*** INFORMATION SHOWN

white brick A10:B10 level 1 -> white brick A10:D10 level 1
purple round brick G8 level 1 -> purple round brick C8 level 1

******
*** INFORMATION SHOWN

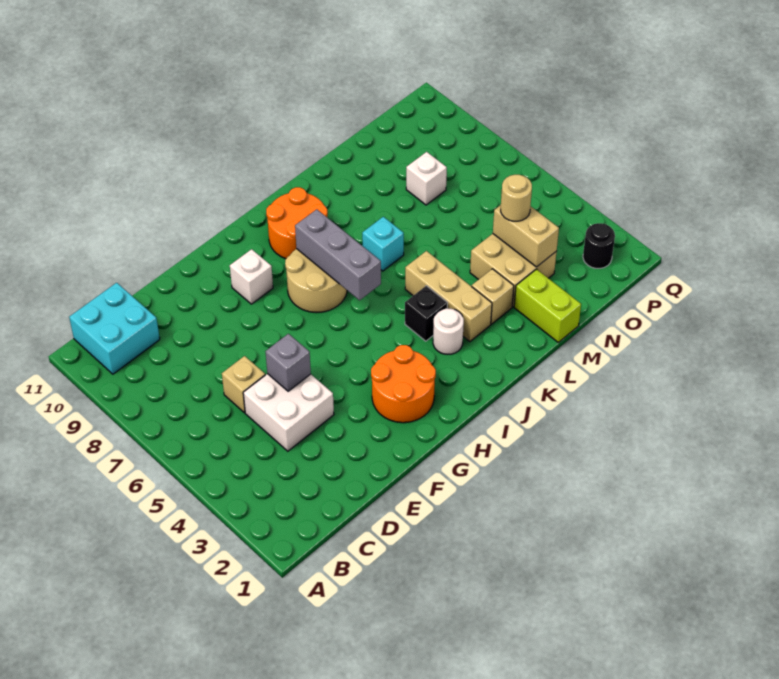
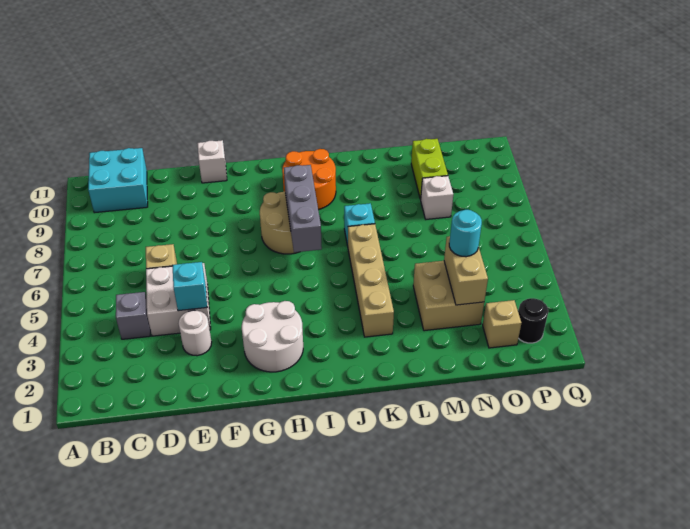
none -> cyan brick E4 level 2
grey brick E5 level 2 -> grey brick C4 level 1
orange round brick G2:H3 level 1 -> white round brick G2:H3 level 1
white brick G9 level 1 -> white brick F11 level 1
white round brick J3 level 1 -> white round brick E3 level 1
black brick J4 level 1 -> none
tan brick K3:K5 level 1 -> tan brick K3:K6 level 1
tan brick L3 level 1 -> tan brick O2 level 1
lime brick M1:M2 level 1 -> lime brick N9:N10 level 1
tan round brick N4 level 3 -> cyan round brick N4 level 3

******
*** INFORMATION SHOWN

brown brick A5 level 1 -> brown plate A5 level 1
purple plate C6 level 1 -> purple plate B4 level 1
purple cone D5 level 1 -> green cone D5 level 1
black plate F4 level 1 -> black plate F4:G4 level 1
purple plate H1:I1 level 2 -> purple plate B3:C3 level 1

******

WORK ORDER:
Using the records above, copy word for word the line with "purple cone D5", the line with "purple plate H1:I1", and every line between them.

TASK RESPONSE:
purple cone D5 level 1 -> green cone D5 level 1
black plate F4 level 1 -> black plate F4:G4 level 1
purple plate H1:I1 level 2 -> purple plate B3:C3 level 1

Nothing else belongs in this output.